[Stored data entries]
-----

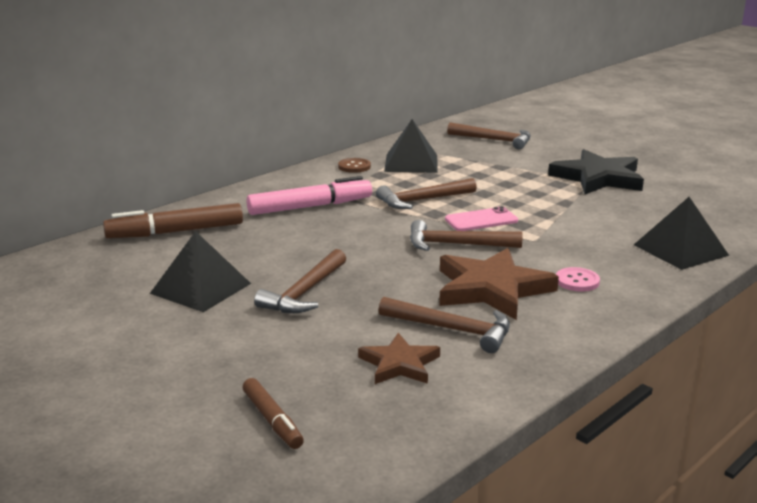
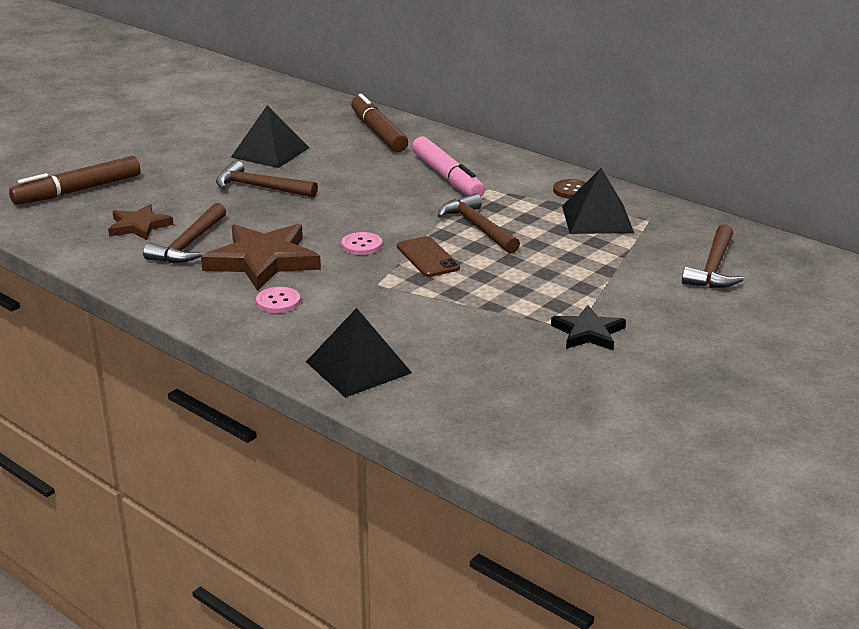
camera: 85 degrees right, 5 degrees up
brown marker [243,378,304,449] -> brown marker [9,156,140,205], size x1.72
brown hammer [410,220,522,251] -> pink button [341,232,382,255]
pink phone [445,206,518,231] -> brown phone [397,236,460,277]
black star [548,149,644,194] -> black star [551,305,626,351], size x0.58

-----

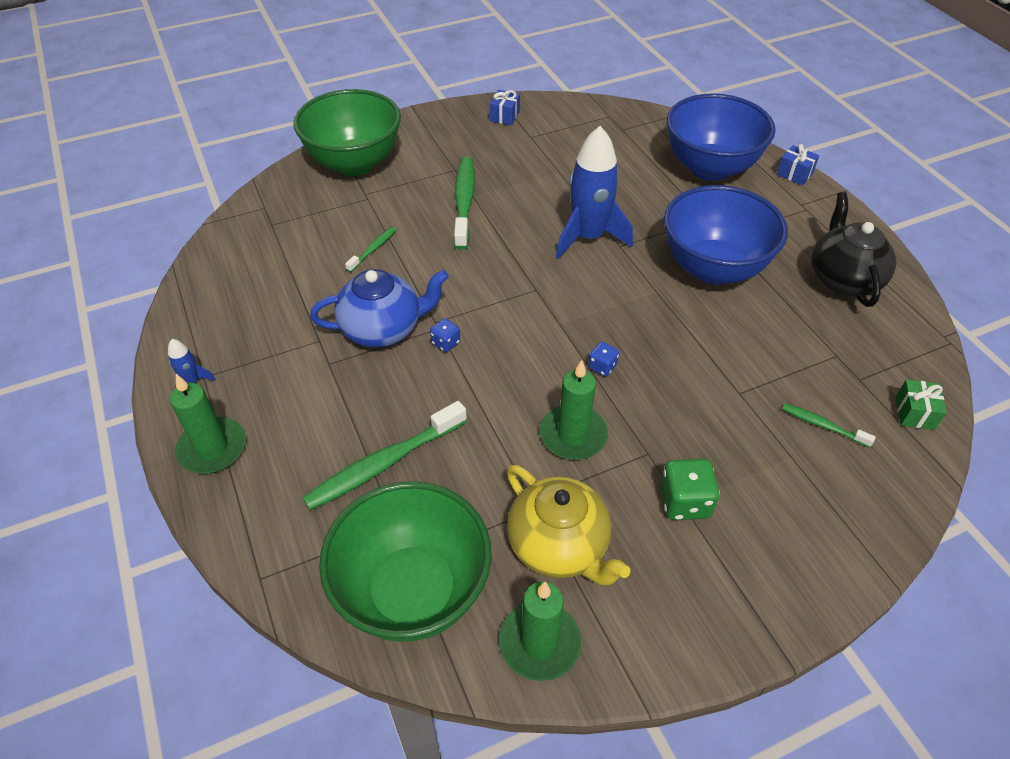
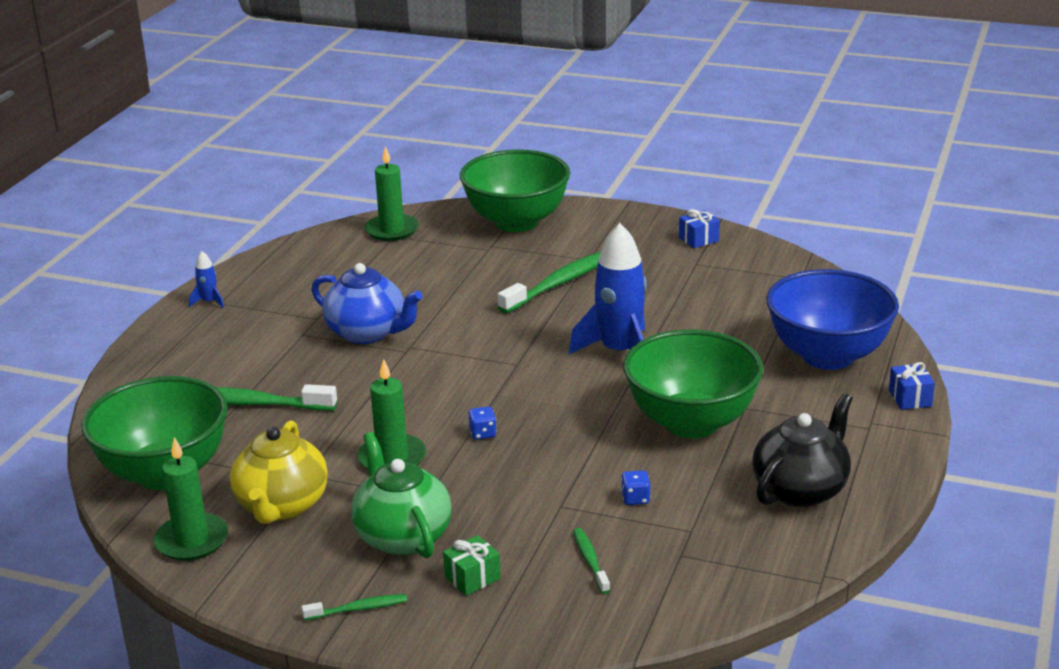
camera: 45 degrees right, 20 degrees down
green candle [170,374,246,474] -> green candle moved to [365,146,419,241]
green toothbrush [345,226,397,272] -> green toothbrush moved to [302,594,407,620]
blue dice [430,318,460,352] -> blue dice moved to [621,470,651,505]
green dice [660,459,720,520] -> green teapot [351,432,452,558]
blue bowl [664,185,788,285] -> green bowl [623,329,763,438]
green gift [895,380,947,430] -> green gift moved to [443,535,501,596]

-----

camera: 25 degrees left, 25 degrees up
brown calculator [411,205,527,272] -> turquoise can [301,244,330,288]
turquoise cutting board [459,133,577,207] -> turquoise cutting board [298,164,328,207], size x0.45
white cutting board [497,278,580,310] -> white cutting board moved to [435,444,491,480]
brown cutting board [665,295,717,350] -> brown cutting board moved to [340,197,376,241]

-----

## TASK
Begin at the line that has "white cutting board [497,278,580,310]" in the entries above; stop after the line that has "brown cutting board [665,295,717,350]". Transcribe exactly those lines and no others.

## EXERCISE OUTPUT
white cutting board [497,278,580,310] -> white cutting board moved to [435,444,491,480]
brown cutting board [665,295,717,350] -> brown cutting board moved to [340,197,376,241]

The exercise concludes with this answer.